» Problem details
Only one stretch of the data below is wanted: the lines from the one with "R6: 150k (5V, GND) -> none" through the one with "D4: schottky (A", repeated exactly.

» Material for this exercise

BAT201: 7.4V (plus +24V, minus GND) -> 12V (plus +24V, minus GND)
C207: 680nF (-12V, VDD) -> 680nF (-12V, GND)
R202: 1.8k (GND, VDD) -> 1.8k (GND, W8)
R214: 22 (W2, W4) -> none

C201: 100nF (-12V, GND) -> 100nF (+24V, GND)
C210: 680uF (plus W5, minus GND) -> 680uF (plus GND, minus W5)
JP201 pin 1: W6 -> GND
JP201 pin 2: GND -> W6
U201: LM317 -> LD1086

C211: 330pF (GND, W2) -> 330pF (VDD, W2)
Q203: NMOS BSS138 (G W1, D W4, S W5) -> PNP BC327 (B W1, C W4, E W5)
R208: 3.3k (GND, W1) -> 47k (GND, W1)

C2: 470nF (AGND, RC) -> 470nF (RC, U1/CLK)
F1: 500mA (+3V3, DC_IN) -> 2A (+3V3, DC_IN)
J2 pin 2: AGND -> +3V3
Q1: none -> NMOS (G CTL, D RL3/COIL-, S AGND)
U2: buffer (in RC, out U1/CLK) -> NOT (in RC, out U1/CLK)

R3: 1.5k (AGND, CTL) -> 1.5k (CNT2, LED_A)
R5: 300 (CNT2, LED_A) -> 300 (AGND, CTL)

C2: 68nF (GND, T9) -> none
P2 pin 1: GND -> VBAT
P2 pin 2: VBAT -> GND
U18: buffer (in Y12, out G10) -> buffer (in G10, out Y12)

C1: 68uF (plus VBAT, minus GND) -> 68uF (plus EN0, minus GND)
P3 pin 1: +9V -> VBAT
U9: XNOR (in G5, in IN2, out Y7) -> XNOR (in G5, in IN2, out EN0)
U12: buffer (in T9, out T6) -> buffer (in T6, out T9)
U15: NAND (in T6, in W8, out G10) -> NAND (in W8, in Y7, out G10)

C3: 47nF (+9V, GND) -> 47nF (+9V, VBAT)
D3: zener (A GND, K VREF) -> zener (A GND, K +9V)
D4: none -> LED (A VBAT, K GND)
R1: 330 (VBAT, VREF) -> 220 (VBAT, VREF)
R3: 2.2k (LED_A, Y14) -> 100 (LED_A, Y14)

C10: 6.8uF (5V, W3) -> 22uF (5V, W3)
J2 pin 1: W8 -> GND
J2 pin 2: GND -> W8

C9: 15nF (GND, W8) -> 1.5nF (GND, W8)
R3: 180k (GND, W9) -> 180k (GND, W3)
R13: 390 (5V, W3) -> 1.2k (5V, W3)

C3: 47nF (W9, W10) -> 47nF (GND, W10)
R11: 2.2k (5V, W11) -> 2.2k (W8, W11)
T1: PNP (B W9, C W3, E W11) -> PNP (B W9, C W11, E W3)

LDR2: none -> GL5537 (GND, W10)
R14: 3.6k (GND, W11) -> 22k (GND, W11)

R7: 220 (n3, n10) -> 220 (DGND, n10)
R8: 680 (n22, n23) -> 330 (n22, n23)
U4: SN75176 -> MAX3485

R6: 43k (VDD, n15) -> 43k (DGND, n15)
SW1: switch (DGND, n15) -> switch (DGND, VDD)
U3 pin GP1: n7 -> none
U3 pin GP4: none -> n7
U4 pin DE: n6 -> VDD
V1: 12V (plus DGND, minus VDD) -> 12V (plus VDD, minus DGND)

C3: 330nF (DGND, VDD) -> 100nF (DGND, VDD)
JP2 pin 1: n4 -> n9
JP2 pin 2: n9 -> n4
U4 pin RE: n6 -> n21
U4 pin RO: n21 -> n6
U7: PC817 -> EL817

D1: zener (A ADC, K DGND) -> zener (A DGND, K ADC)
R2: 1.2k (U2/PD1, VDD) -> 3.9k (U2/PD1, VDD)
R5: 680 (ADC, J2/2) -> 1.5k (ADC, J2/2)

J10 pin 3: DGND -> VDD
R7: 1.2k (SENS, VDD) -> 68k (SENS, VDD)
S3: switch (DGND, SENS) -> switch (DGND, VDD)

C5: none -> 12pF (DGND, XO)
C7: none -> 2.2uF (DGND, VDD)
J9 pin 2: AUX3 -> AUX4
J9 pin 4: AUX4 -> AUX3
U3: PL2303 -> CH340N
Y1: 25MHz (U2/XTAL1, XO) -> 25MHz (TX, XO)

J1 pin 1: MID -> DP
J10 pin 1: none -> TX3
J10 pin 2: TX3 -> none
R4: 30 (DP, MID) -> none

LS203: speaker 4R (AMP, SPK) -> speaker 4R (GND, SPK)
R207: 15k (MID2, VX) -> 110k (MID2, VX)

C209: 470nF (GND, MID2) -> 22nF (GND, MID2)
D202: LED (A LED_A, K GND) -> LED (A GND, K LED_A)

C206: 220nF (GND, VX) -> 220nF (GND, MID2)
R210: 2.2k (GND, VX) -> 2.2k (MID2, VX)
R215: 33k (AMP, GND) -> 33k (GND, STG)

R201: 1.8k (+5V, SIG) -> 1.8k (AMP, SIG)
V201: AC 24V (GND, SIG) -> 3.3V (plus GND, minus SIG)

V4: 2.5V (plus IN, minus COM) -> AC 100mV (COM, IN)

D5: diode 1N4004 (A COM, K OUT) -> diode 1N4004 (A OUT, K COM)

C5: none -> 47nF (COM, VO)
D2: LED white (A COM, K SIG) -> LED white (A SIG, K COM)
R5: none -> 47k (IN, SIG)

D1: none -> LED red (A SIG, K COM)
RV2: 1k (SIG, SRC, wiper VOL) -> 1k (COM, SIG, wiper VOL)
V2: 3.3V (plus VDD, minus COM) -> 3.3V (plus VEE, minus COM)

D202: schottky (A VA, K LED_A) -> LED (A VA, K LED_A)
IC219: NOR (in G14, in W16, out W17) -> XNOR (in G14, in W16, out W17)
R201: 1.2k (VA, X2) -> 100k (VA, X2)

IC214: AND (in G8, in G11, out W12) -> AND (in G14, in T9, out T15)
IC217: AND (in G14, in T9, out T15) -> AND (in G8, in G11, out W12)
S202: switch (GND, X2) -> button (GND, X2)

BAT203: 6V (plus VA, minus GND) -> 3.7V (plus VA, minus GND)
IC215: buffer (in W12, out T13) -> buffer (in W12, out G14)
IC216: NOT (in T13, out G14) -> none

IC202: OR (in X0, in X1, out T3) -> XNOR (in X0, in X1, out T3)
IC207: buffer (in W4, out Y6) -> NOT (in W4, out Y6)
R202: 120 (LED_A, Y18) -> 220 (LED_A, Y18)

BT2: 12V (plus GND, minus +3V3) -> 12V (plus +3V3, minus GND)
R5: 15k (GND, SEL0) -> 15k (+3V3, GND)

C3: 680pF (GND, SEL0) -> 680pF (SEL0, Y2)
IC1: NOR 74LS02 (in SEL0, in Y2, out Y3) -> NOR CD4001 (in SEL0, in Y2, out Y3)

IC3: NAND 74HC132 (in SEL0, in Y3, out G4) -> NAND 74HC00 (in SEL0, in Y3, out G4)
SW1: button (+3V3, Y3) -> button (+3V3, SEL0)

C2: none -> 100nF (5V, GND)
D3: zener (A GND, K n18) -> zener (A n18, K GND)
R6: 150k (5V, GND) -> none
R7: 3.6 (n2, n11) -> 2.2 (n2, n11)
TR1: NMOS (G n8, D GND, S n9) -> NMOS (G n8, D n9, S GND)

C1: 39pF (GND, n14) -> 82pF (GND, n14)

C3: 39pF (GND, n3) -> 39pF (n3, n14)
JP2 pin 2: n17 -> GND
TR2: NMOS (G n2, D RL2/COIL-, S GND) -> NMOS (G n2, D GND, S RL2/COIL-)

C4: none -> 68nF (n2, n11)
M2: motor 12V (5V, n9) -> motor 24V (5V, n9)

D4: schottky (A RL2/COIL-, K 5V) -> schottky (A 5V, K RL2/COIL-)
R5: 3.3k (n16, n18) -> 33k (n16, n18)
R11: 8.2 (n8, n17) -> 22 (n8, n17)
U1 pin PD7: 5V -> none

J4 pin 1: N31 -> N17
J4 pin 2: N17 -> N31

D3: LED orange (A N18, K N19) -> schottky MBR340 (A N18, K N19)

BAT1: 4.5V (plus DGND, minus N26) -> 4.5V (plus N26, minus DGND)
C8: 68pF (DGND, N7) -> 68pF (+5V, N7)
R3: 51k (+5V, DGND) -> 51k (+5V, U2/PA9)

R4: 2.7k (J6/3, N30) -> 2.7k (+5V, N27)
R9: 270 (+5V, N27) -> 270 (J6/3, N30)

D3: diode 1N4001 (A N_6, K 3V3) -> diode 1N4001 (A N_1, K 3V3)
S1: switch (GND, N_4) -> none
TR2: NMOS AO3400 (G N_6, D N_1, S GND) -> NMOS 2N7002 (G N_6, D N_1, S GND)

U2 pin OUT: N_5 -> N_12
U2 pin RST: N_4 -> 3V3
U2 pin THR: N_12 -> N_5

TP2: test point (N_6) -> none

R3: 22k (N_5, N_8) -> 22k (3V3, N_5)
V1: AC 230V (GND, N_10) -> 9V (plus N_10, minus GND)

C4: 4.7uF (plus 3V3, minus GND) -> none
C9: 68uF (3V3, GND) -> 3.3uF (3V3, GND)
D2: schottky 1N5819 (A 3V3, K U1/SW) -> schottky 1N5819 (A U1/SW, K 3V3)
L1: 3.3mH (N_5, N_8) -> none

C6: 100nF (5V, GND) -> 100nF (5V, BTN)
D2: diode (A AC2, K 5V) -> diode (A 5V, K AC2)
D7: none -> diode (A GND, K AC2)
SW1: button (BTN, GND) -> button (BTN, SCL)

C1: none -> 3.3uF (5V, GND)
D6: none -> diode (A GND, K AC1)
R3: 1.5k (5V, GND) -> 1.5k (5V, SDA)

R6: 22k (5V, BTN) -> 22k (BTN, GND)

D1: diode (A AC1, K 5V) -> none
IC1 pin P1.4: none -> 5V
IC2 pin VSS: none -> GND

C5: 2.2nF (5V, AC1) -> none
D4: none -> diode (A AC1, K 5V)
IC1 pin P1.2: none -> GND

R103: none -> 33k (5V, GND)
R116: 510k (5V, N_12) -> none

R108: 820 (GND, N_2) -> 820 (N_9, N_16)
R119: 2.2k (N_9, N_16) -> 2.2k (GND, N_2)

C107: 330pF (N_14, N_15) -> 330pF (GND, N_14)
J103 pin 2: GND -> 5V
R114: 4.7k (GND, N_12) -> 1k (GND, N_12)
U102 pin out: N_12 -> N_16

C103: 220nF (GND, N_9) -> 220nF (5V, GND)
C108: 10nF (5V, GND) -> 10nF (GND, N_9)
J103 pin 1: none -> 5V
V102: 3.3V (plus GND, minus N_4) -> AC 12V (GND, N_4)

» Exercise output
R6: 150k (5V, GND) -> none
R7: 3.6 (n2, n11) -> 2.2 (n2, n11)
TR1: NMOS (G n8, D GND, S n9) -> NMOS (G n8, D n9, S GND)

C1: 39pF (GND, n14) -> 82pF (GND, n14)

C3: 39pF (GND, n3) -> 39pF (n3, n14)
JP2 pin 2: n17 -> GND
TR2: NMOS (G n2, D RL2/COIL-, S GND) -> NMOS (G n2, D GND, S RL2/COIL-)

C4: none -> 68nF (n2, n11)
M2: motor 12V (5V, n9) -> motor 24V (5V, n9)

D4: schottky (A RL2/COIL-, K 5V) -> schottky (A 5V, K RL2/COIL-)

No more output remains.